[SOURCE MATERIAL — start]
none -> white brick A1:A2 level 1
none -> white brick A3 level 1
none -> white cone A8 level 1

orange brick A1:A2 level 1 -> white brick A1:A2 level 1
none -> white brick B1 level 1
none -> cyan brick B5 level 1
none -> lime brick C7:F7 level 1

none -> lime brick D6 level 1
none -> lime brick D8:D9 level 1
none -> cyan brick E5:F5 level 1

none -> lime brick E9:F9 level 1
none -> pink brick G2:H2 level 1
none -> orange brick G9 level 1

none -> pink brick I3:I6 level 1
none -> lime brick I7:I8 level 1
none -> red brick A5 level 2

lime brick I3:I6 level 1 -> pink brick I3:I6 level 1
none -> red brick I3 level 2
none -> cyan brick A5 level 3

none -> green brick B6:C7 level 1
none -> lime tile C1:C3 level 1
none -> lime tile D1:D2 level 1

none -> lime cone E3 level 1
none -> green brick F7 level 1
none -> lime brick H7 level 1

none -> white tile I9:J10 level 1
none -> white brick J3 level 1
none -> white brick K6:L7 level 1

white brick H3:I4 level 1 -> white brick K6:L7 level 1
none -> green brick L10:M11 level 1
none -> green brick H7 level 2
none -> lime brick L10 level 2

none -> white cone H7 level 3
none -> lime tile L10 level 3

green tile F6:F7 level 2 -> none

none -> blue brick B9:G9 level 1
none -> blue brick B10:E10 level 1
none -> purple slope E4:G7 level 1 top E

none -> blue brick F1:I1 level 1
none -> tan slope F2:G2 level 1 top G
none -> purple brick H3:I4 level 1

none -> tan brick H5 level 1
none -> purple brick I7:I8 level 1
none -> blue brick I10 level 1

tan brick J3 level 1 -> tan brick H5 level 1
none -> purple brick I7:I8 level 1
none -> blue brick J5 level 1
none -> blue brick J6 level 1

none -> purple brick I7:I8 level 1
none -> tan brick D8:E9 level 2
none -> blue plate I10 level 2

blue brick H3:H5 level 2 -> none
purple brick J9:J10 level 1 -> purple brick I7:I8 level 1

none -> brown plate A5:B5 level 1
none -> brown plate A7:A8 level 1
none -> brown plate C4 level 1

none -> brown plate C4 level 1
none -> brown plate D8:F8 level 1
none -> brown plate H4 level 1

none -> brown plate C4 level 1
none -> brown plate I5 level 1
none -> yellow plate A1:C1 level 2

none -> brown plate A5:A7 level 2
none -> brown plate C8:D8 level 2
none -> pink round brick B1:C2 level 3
[SOURCE MATERIAL — finish]
WHAT IS NEEDED:
Would you print each line of the listing again, unaltered?

SOLUTION TO THIS PROBLEM:
none -> white brick A1:A2 level 1
none -> white brick A3 level 1
none -> white cone A8 level 1

orange brick A1:A2 level 1 -> white brick A1:A2 level 1
none -> white brick B1 level 1
none -> cyan brick B5 level 1
none -> lime brick C7:F7 level 1

none -> lime brick D6 level 1
none -> lime brick D8:D9 level 1
none -> cyan brick E5:F5 level 1

none -> lime brick E9:F9 level 1
none -> pink brick G2:H2 level 1
none -> orange brick G9 level 1

none -> pink brick I3:I6 level 1
none -> lime brick I7:I8 level 1
none -> red brick A5 level 2

lime brick I3:I6 level 1 -> pink brick I3:I6 level 1
none -> red brick I3 level 2
none -> cyan brick A5 level 3

none -> green brick B6:C7 level 1
none -> lime tile C1:C3 level 1
none -> lime tile D1:D2 level 1

none -> lime cone E3 level 1
none -> green brick F7 level 1
none -> lime brick H7 level 1

none -> white tile I9:J10 level 1
none -> white brick J3 level 1
none -> white brick K6:L7 level 1

white brick H3:I4 level 1 -> white brick K6:L7 level 1
none -> green brick L10:M11 level 1
none -> green brick H7 level 2
none -> lime brick L10 level 2

none -> white cone H7 level 3
none -> lime tile L10 level 3

green tile F6:F7 level 2 -> none

none -> blue brick B9:G9 level 1
none -> blue brick B10:E10 level 1
none -> purple slope E4:G7 level 1 top E

none -> blue brick F1:I1 level 1
none -> tan slope F2:G2 level 1 top G
none -> purple brick H3:I4 level 1

none -> tan brick H5 level 1
none -> purple brick I7:I8 level 1
none -> blue brick I10 level 1

tan brick J3 level 1 -> tan brick H5 level 1
none -> purple brick I7:I8 level 1
none -> blue brick J5 level 1
none -> blue brick J6 level 1

none -> purple brick I7:I8 level 1
none -> tan brick D8:E9 level 2
none -> blue plate I10 level 2

blue brick H3:H5 level 2 -> none
purple brick J9:J10 level 1 -> purple brick I7:I8 level 1

none -> brown plate A5:B5 level 1
none -> brown plate A7:A8 level 1
none -> brown plate C4 level 1

none -> brown plate C4 level 1
none -> brown plate D8:F8 level 1
none -> brown plate H4 level 1

none -> brown plate C4 level 1
none -> brown plate I5 level 1
none -> yellow plate A1:C1 level 2

none -> brown plate A5:A7 level 2
none -> brown plate C8:D8 level 2
none -> pink round brick B1:C2 level 3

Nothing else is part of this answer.